» Instructions for the task:
In your copy, set down the entries exactly and exclude the pictures.
[[ Entries provided open ]]
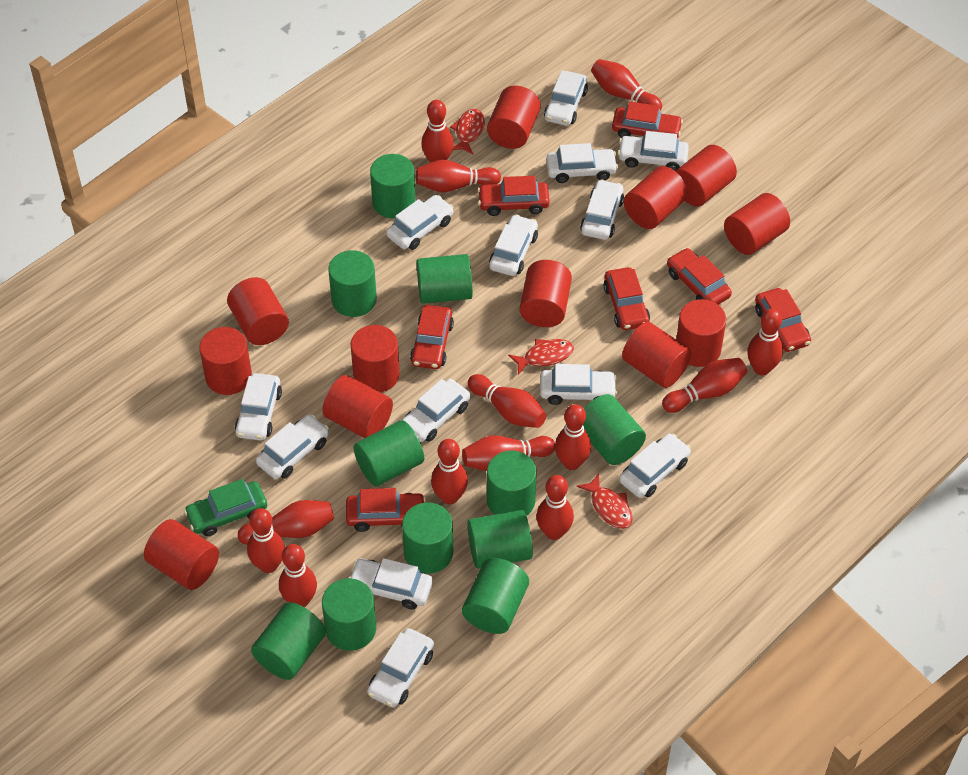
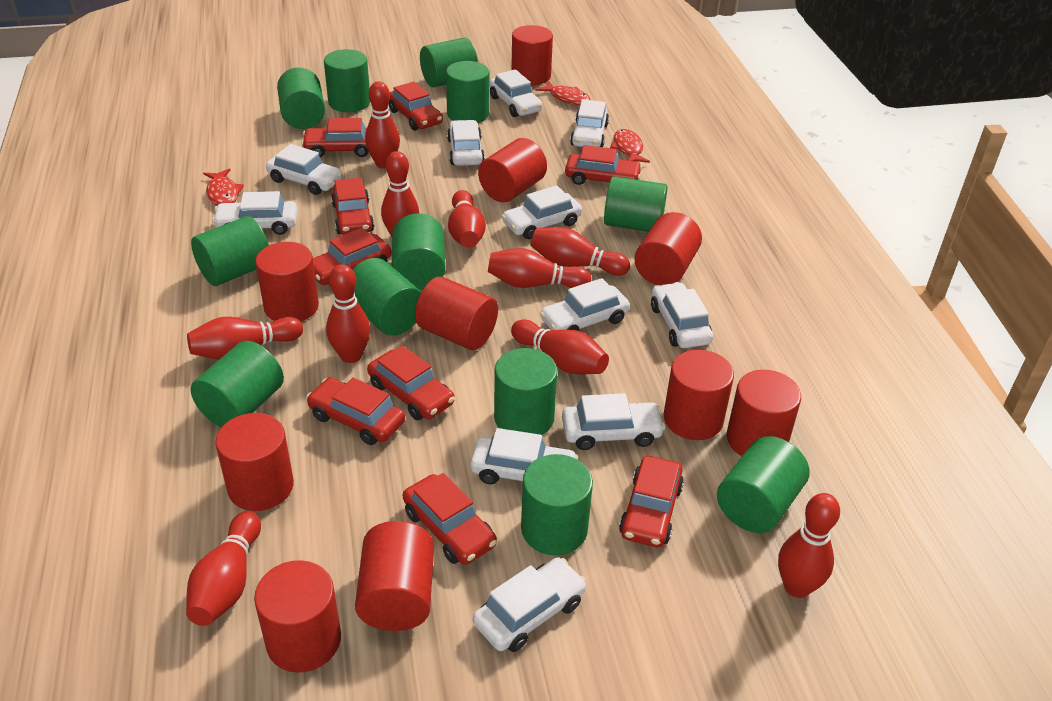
green car: 1 -> 0
green cylinder: 11 -> 12
red bowling pin: 13 -> 10
red car: 7 -> 9
red cylinder: 12 -> 10
white car: 13 -> 11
[[ Entries provided closed ]]
» Solution to this exercise:
green car: 1 -> 0
green cylinder: 11 -> 12
red bowling pin: 13 -> 10
red car: 7 -> 9
red cylinder: 12 -> 10
white car: 13 -> 11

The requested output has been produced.